### What is expected
Please print the data that follows, keeping every line exact.

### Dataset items

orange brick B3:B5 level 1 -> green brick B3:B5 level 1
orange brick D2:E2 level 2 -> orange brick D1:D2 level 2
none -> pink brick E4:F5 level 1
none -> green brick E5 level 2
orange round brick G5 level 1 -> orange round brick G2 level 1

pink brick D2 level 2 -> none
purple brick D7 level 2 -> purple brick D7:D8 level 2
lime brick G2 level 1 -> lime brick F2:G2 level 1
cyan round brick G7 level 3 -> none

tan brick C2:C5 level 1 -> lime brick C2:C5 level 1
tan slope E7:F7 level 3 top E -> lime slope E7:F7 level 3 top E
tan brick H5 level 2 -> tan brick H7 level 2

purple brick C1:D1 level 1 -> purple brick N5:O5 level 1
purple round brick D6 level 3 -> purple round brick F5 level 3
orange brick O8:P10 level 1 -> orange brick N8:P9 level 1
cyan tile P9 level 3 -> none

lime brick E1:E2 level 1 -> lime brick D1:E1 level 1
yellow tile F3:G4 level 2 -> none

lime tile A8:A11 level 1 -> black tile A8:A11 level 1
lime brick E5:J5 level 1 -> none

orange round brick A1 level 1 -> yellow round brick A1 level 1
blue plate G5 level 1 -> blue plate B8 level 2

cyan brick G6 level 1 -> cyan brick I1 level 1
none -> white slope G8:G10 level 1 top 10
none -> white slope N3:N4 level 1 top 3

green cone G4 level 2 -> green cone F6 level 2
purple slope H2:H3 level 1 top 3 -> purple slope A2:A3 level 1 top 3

### Response
orange brick B3:B5 level 1 -> green brick B3:B5 level 1
orange brick D2:E2 level 2 -> orange brick D1:D2 level 2
none -> pink brick E4:F5 level 1
none -> green brick E5 level 2
orange round brick G5 level 1 -> orange round brick G2 level 1

pink brick D2 level 2 -> none
purple brick D7 level 2 -> purple brick D7:D8 level 2
lime brick G2 level 1 -> lime brick F2:G2 level 1
cyan round brick G7 level 3 -> none

tan brick C2:C5 level 1 -> lime brick C2:C5 level 1
tan slope E7:F7 level 3 top E -> lime slope E7:F7 level 3 top E
tan brick H5 level 2 -> tan brick H7 level 2

purple brick C1:D1 level 1 -> purple brick N5:O5 level 1
purple round brick D6 level 3 -> purple round brick F5 level 3
orange brick O8:P10 level 1 -> orange brick N8:P9 level 1
cyan tile P9 level 3 -> none

lime brick E1:E2 level 1 -> lime brick D1:E1 level 1
yellow tile F3:G4 level 2 -> none

lime tile A8:A11 level 1 -> black tile A8:A11 level 1
lime brick E5:J5 level 1 -> none

orange round brick A1 level 1 -> yellow round brick A1 level 1
blue plate G5 level 1 -> blue plate B8 level 2

cyan brick G6 level 1 -> cyan brick I1 level 1
none -> white slope G8:G10 level 1 top 10
none -> white slope N3:N4 level 1 top 3

green cone G4 level 2 -> green cone F6 level 2
purple slope H2:H3 level 1 top 3 -> purple slope A2:A3 level 1 top 3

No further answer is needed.